- Directions
Return each line of the material that contains the string "appoggiatura", treating uppercase and lowercase as different.

[Collected data entries]
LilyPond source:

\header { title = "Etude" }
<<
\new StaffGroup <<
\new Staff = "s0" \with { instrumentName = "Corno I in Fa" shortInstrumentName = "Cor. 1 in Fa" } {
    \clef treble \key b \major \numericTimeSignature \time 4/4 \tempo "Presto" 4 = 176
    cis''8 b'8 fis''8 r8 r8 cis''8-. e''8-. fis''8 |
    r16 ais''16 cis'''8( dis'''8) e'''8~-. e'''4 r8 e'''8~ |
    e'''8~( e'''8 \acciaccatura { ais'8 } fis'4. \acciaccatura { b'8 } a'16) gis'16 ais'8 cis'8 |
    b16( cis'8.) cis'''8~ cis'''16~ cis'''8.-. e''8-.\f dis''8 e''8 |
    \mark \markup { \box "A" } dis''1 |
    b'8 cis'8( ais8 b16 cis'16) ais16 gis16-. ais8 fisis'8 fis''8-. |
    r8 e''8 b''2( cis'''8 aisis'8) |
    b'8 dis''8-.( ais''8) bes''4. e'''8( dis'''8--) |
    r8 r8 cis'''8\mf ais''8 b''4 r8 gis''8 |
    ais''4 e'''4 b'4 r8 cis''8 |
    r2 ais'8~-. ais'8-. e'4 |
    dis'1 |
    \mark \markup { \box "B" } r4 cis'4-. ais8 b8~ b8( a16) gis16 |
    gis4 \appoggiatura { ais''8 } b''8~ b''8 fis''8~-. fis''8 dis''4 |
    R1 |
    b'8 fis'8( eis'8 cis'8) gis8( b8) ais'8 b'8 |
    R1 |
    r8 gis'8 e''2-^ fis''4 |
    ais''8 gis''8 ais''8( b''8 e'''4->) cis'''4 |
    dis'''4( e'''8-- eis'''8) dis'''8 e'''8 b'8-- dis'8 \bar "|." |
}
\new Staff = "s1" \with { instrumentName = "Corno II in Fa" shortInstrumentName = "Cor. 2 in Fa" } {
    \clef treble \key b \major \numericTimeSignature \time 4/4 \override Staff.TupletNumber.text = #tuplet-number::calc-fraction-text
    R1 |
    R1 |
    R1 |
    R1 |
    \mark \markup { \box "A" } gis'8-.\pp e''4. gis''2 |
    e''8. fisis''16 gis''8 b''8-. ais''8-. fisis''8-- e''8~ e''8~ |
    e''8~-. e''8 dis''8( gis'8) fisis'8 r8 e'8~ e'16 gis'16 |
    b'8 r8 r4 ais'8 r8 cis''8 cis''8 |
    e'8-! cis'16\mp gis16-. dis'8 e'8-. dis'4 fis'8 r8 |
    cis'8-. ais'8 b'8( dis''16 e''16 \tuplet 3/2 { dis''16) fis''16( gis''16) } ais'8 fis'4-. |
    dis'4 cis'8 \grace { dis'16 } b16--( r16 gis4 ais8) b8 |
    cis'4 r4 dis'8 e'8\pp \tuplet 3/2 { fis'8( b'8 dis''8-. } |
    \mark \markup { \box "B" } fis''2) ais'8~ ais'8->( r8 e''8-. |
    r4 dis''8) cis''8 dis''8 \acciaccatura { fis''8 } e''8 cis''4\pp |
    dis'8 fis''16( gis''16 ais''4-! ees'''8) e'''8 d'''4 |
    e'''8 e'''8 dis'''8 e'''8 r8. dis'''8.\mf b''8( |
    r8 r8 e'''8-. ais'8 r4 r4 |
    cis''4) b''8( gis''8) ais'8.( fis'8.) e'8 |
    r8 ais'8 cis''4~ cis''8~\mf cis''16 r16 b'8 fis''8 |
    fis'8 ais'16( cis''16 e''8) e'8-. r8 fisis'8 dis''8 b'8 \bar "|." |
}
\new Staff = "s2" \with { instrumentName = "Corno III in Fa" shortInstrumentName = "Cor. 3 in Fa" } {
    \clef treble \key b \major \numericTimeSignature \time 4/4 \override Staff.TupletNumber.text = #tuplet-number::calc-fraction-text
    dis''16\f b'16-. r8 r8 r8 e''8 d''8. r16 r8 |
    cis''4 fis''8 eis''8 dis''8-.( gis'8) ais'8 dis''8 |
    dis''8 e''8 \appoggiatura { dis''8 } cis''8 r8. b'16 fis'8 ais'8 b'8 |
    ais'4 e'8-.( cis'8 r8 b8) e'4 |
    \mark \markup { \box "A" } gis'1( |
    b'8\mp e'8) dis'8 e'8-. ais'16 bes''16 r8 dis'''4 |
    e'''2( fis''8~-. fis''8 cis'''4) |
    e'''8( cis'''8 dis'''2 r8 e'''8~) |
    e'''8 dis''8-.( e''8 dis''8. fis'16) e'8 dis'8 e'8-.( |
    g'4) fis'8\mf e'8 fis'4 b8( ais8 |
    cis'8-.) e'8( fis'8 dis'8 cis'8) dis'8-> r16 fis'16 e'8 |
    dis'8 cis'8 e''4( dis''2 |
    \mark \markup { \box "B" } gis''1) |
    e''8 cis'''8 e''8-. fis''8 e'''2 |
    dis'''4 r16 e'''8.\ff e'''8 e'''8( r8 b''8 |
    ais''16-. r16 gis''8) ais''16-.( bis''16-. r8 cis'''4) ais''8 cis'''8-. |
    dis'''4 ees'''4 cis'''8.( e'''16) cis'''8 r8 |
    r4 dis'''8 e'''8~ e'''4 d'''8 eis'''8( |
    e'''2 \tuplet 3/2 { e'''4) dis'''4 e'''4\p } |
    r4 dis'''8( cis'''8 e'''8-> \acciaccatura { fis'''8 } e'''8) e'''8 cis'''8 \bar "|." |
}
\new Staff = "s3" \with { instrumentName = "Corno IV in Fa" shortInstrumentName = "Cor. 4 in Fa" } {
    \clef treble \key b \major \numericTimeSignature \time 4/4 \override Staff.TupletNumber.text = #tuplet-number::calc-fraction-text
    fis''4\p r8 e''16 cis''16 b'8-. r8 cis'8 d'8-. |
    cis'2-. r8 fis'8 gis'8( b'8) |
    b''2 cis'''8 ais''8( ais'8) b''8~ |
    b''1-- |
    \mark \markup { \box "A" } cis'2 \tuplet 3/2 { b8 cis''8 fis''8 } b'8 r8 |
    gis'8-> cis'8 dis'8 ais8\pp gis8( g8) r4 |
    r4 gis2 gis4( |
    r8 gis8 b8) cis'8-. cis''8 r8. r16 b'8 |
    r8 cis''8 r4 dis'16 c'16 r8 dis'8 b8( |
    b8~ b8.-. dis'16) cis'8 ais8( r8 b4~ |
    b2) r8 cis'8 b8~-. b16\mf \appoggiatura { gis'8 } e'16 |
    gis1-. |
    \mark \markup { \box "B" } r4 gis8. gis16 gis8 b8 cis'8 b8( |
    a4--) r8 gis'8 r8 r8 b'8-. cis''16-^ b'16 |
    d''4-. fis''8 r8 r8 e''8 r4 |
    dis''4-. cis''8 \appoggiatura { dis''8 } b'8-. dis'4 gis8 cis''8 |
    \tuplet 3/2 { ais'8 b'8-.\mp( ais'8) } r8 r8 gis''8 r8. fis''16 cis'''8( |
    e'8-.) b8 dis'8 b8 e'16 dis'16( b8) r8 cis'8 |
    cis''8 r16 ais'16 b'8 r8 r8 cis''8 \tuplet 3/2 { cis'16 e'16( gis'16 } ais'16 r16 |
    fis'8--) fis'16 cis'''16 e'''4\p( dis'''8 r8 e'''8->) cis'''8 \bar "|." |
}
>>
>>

- Exercise answer
    gis4 \appoggiatura { ais''8 } b''8~ b''8 fis''8~-. fis''8 dis''4 |
    dis''8 e''8 \appoggiatura { dis''8 } cis''8 r8. b'16 fis'8 ais'8 b'8 |
    b2) r8 cis'8 b8~-. b16\mf \appoggiatura { gis'8 } e'16 |
    dis''4-. cis''8 \appoggiatura { dis''8 } b'8-. dis'4 gis8 cis''8 |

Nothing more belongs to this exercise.